§ EXERCISE
Using only the entries below, copy exactly the lines that begin at the one with "(586, 311) = (648, 291): black" and end at the one with "(250, 204) = (346, 269): green", both included. Drop the pictures.

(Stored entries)

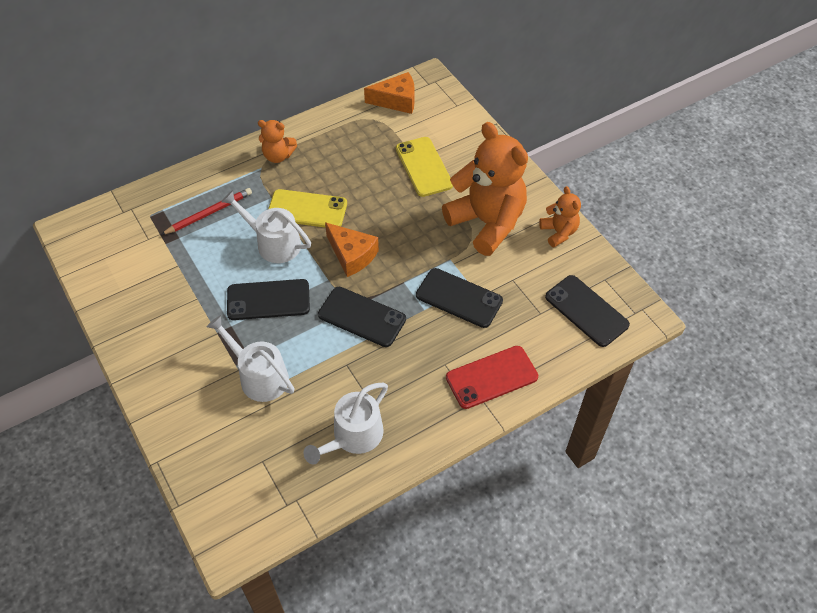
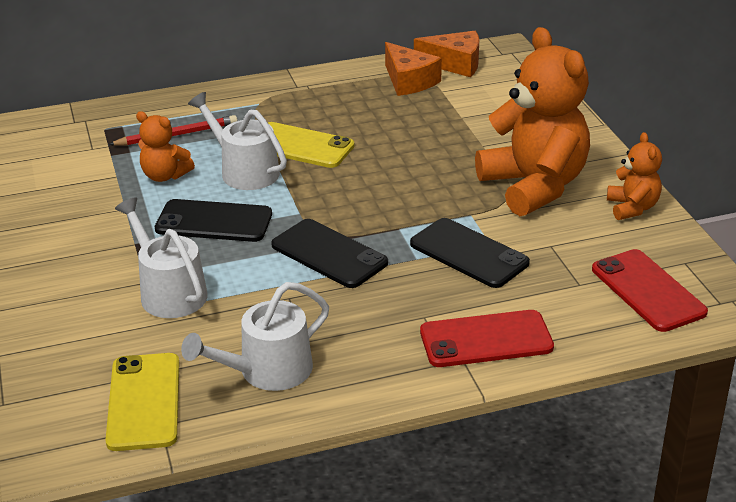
camera: 15 degrees right, 20 degrees down
(278, 156) = (285, 95): orange teddy bear -> orange teddy bear (165, 176)
(352, 255) = (340, 194): orange cheese -> orange cheese (409, 81)
(424, 167) = (468, 125): yellow phone -> yellow phone (144, 402)
(586, 311) = (648, 291): black phone -> red phone

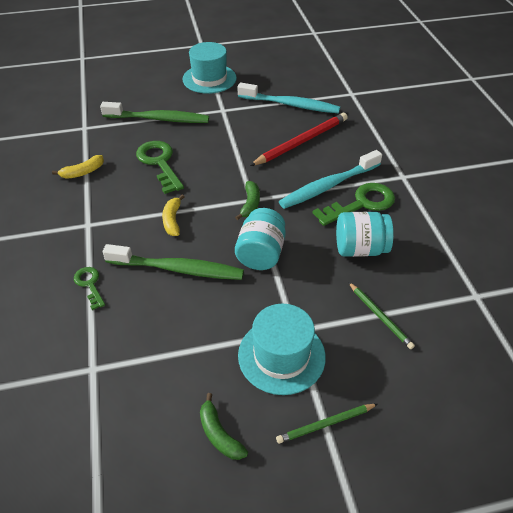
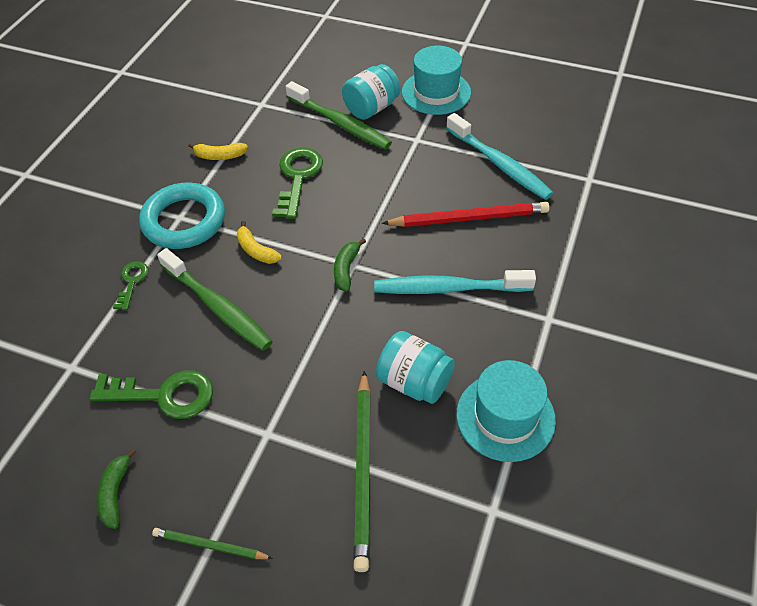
camera: 35 degrees right, 5 degrees up
(94, 225) = (184, 221): none -> turquoise ring
(172, 220) = (256, 250): yellow banana -> yellow banana turned 75 degrees counterclockwise
(250, 204) = (346, 269): green banana -> green banana turned 150 degrees clockwise
(261, 253) = (307, 332): turquoise jar -> turquoise jar (371, 108)
(281, 355) = (232, 452): turquoise hat -> turquoise hat (505, 416)
(361, 204) = (466, 329): green key -> green key (164, 395)
(380, 316) = (363, 470): green pencil -> green pencil, size x1.79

§ SOLVED EXERCISE
(586, 311) = (648, 291): black phone -> red phone

camera: 35 degrees right, 5 degrees up
(94, 225) = (184, 221): none -> turquoise ring
(172, 220) = (256, 250): yellow banana -> yellow banana turned 75 degrees counterclockwise
(250, 204) = (346, 269): green banana -> green banana turned 150 degrees clockwise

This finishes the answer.